§ EXERCISE
Would you write out each line of the material below exactly, skipping every picture?

──────── GIVEN INFORMATION

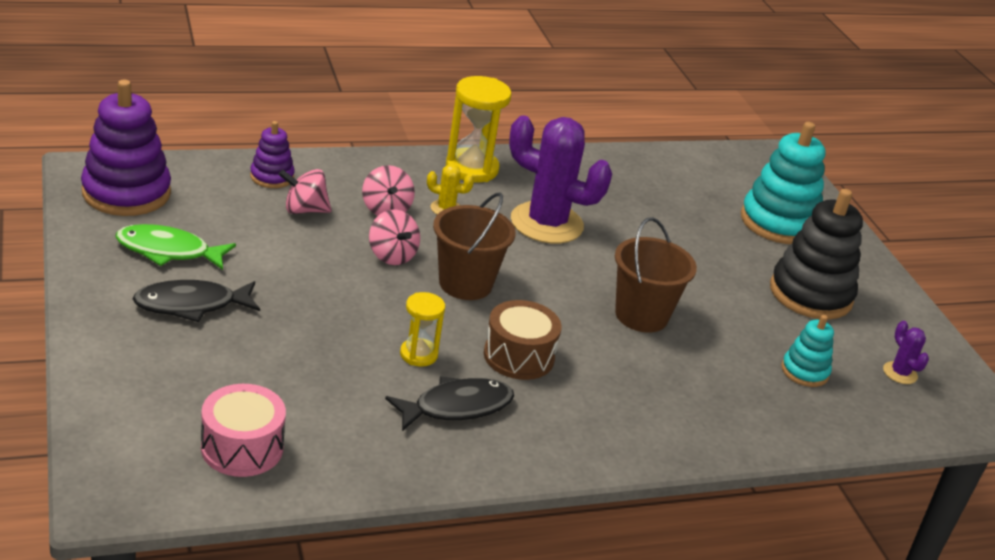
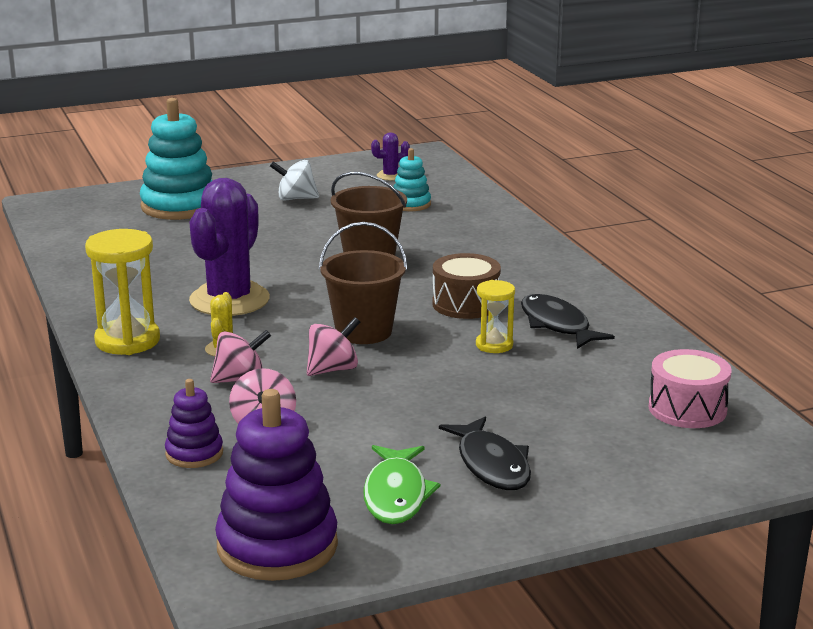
camera: 90 degrees left, 10 degrees down
(810, 294) = (295, 198): black stacking toy -> white spinning top

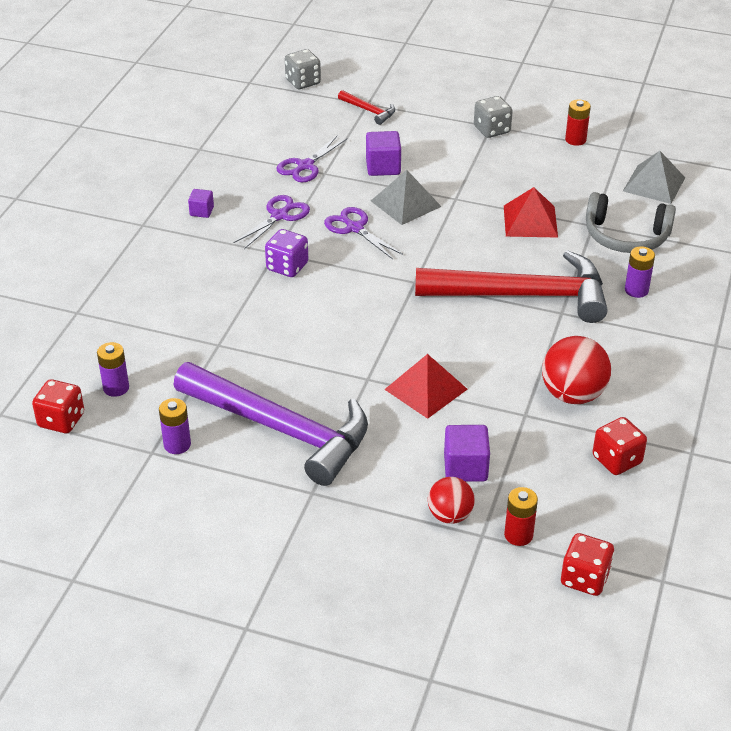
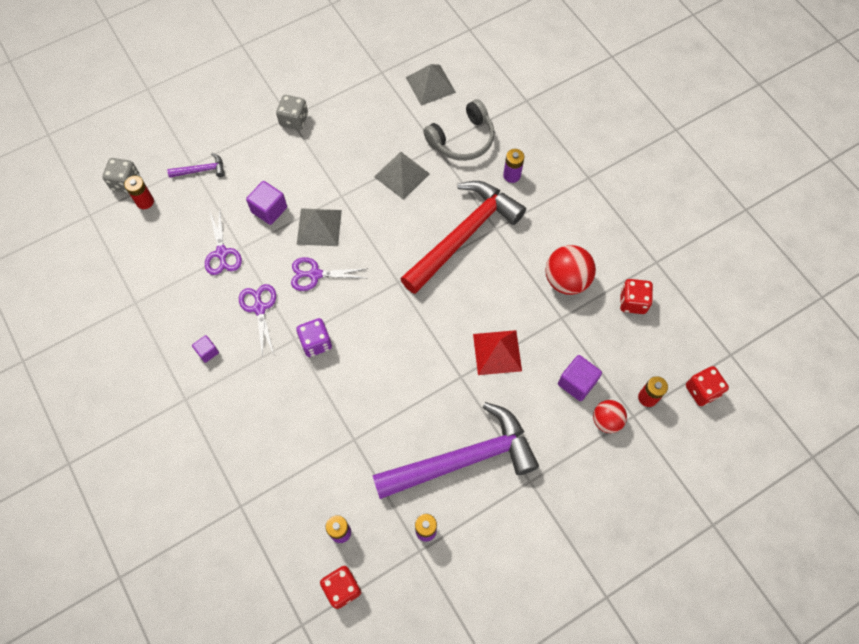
camera: 50 degrees left, 25 degrees up
(369, 111) = (201, 170): red hammer -> purple hammer
(530, 221) = (402, 175): red pyramid -> grey pyramid
(575, 140) = (350, 86): red battery -> red battery (145, 201)

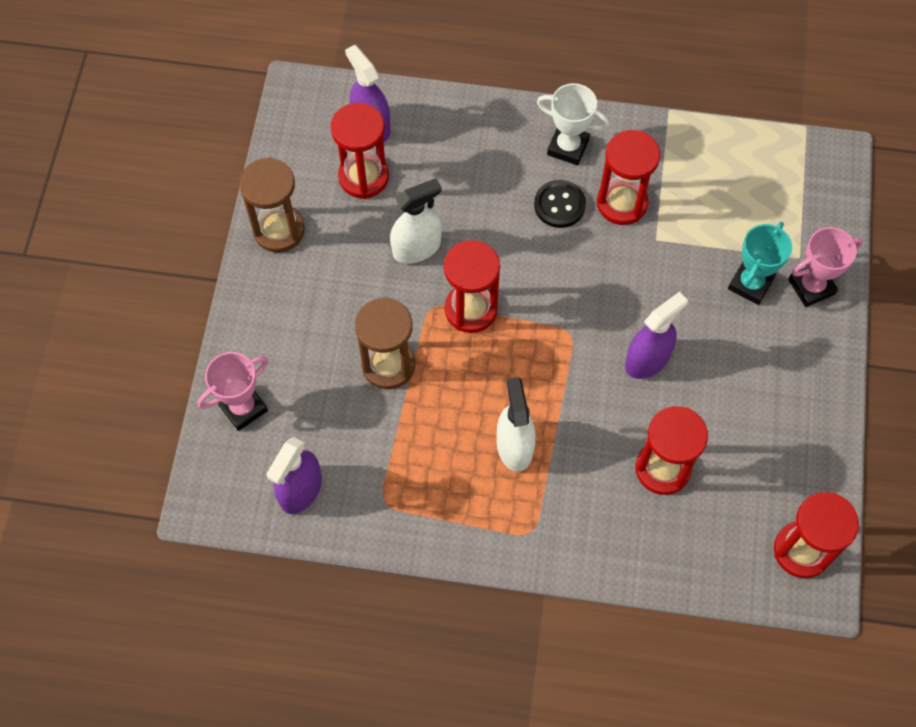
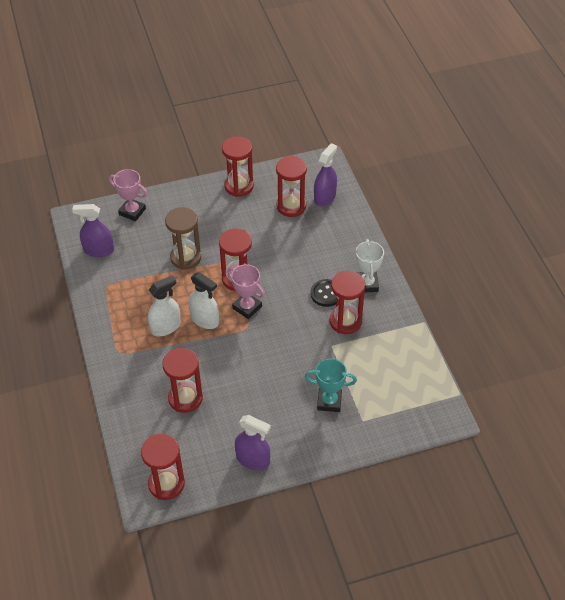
camera: 65 degrees right, 15 degrees down
(279, 230) = (239, 186): brown hourglass -> red hourglass
(417, 248) = (261, 243): white spray bottle -> white spray bottle (204, 319)
(647, 359) = (250, 368): purple spray bottle -> purple spray bottle (253, 459)
(811, 287) = (345, 433): pink trophy -> pink trophy (247, 307)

────────────────

§ FINISHED EXERCISE
camera: 90 degrees left, 10 degrees down
(810, 294) = (295, 198): black stacking toy -> white spinning top

camera: 50 degrees left, 25 degrees up
(369, 111) = (201, 170): red hammer -> purple hammer
(530, 221) = (402, 175): red pyramid -> grey pyramid
(575, 140) = (350, 86): red battery -> red battery (145, 201)

camera: 65 degrees right, 15 degrees down
(279, 230) = (239, 186): brown hourglass -> red hourglass
(417, 248) = (261, 243): white spray bottle -> white spray bottle (204, 319)
(647, 359) = (250, 368): purple spray bottle -> purple spray bottle (253, 459)
(811, 287) = (345, 433): pink trophy -> pink trophy (247, 307)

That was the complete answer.